▸ **Problem description**:
Your task is to show every line in the listing below that includes "turned".

╭──

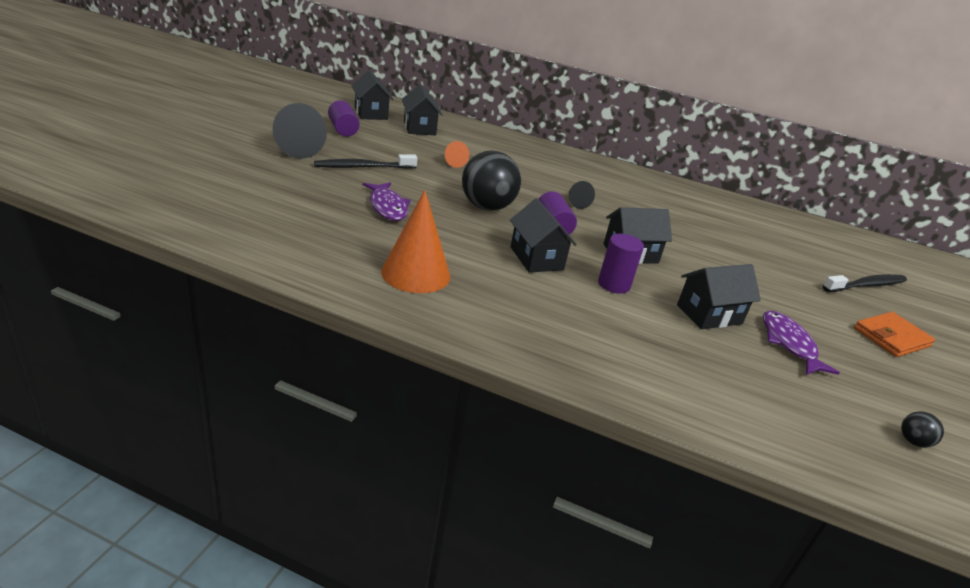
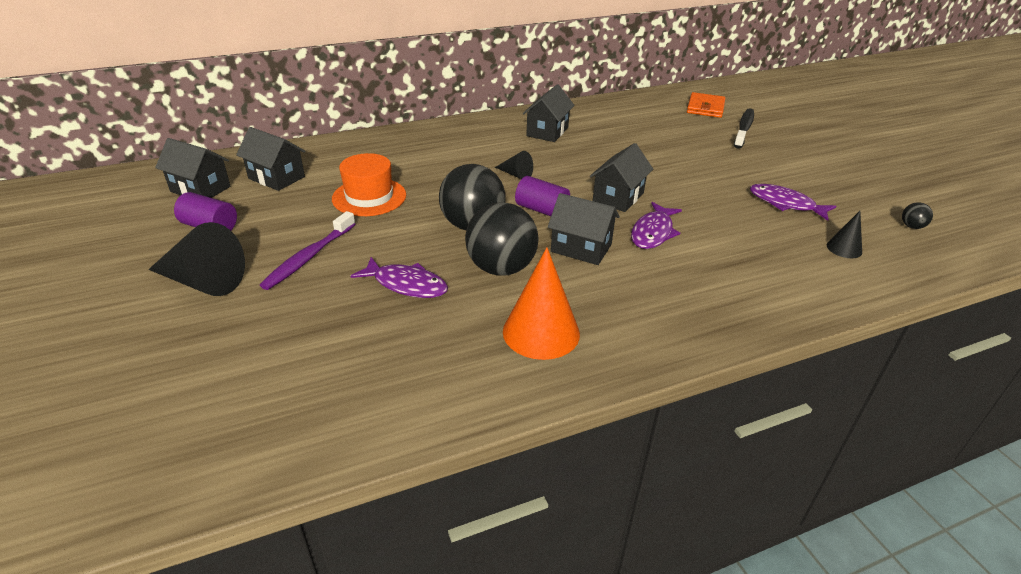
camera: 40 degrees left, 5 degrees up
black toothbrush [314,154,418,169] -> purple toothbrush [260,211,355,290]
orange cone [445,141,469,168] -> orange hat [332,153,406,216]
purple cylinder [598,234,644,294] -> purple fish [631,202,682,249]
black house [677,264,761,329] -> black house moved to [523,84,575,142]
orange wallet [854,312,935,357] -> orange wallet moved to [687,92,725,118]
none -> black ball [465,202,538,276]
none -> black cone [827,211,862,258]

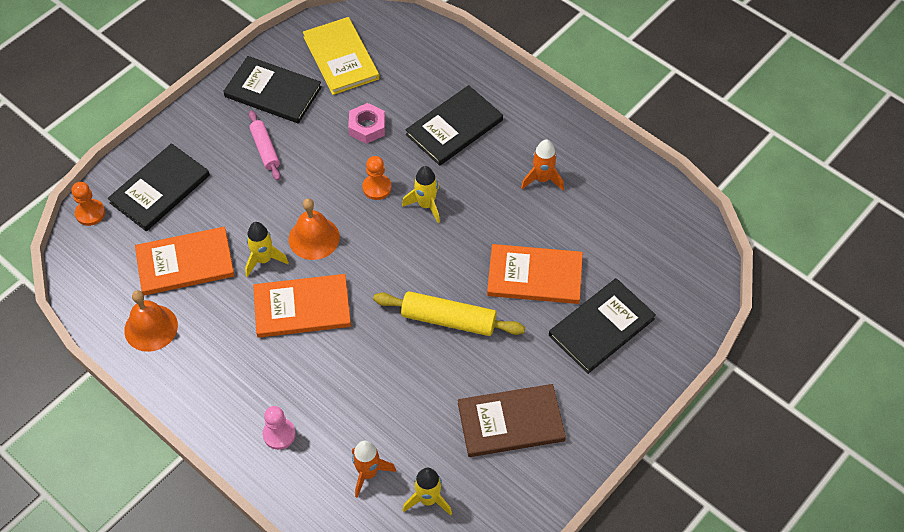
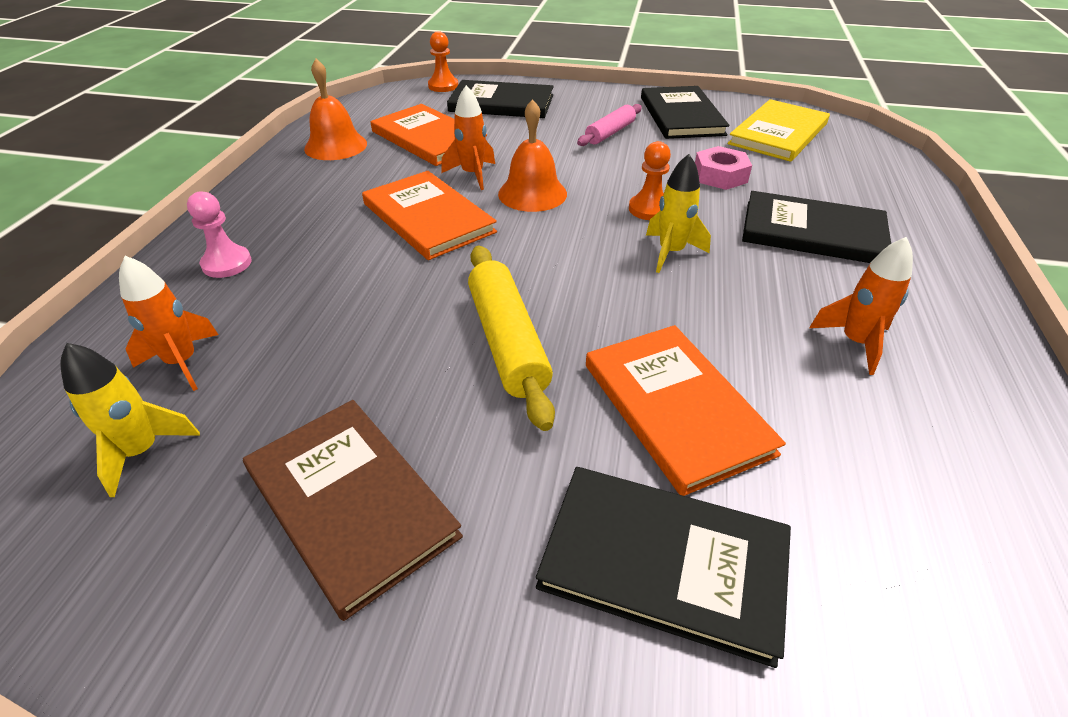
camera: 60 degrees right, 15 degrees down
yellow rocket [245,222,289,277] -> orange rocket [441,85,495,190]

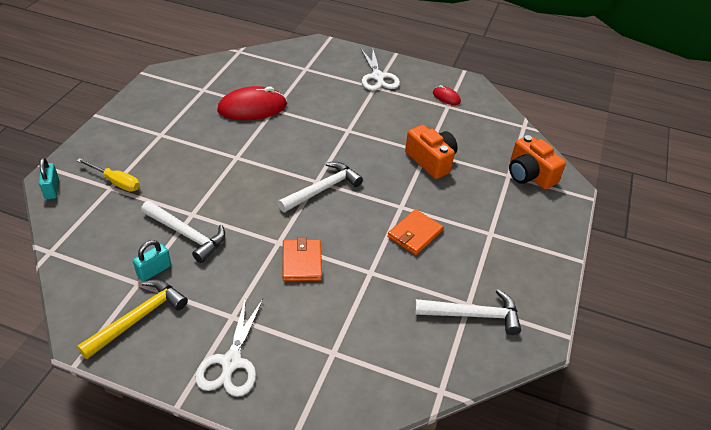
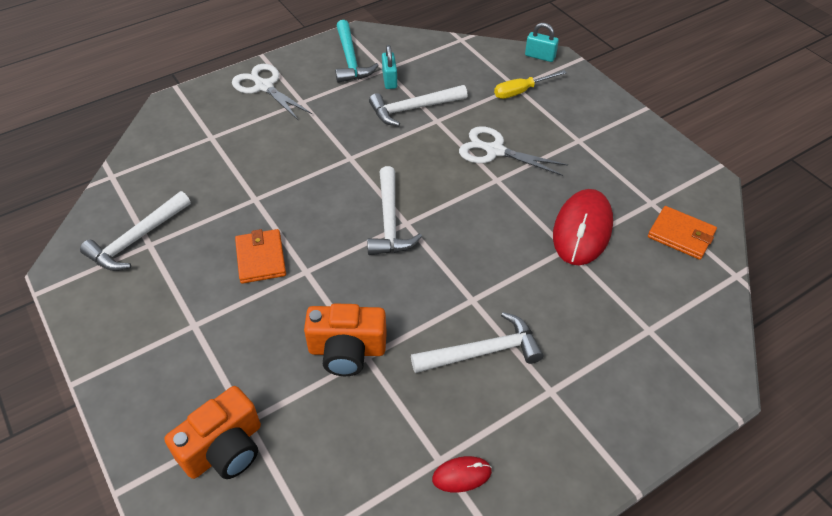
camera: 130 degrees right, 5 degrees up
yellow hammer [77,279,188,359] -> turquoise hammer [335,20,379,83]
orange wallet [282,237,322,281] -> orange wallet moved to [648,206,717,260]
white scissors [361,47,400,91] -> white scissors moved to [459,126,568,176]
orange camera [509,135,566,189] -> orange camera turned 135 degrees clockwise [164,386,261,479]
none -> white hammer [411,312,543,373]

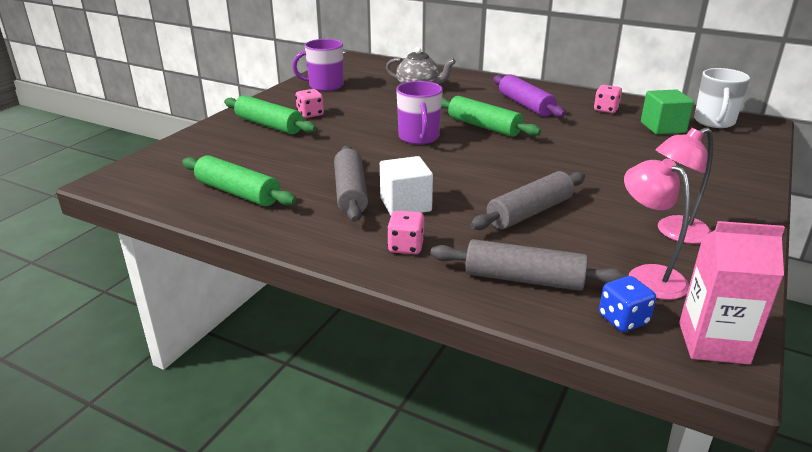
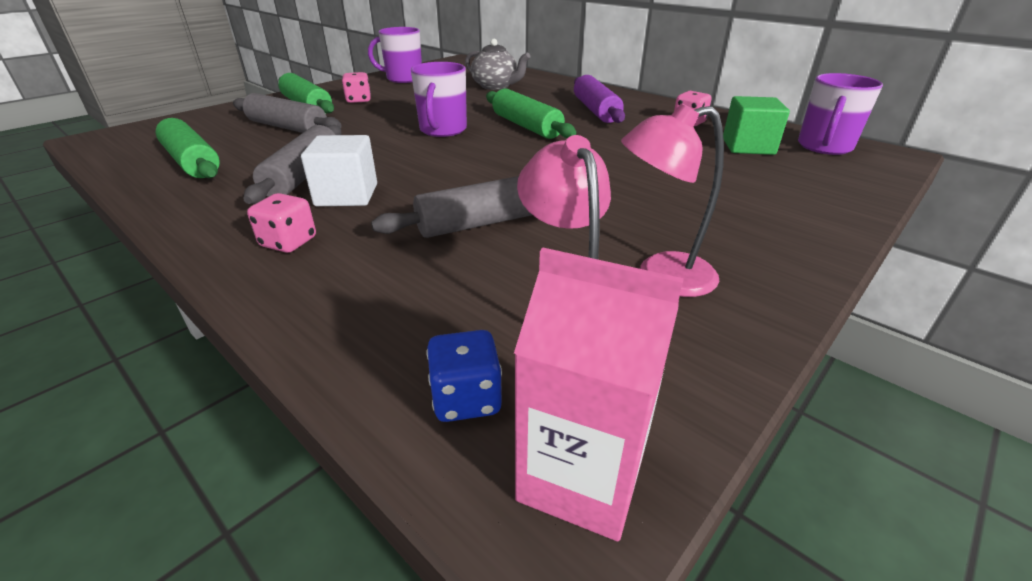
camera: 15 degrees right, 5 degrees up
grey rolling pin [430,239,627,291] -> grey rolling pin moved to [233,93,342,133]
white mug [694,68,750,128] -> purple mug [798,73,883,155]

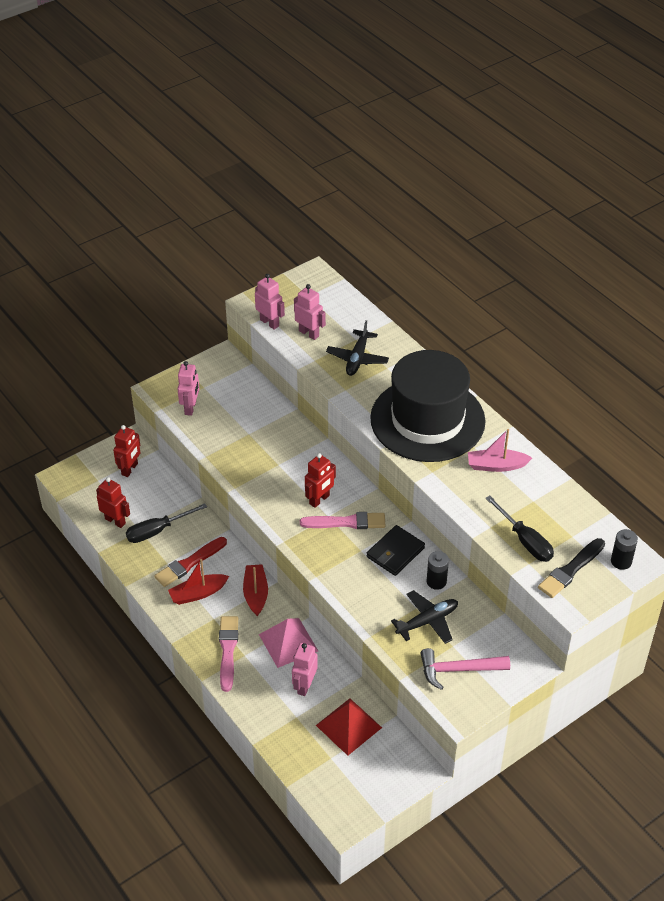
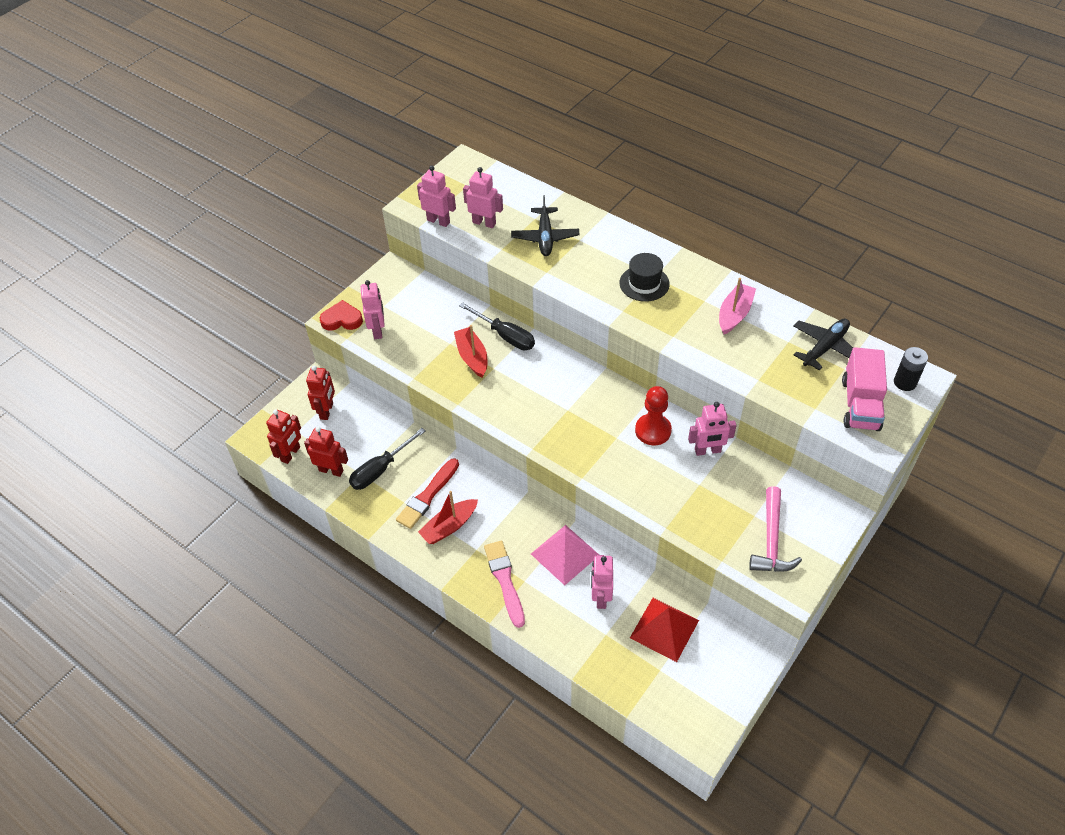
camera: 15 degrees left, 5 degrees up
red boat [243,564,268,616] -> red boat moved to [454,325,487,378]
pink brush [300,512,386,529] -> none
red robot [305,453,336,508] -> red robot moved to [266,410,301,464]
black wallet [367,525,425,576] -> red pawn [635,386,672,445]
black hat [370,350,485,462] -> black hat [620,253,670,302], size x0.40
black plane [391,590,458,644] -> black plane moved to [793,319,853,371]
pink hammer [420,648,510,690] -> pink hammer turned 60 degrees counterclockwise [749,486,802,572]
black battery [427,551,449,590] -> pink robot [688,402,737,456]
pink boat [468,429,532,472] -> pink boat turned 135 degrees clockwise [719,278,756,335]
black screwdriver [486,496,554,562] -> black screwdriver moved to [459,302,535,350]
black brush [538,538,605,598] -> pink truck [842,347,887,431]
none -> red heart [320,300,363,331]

╰──

▸ **Response to this exercise**:
orange camera [509,135,566,189] -> orange camera turned 135 degrees clockwise [164,386,261,479]
pink hammer [420,648,510,690] -> pink hammer turned 60 degrees counterclockwise [749,486,802,572]
pink boat [468,429,532,472] -> pink boat turned 135 degrees clockwise [719,278,756,335]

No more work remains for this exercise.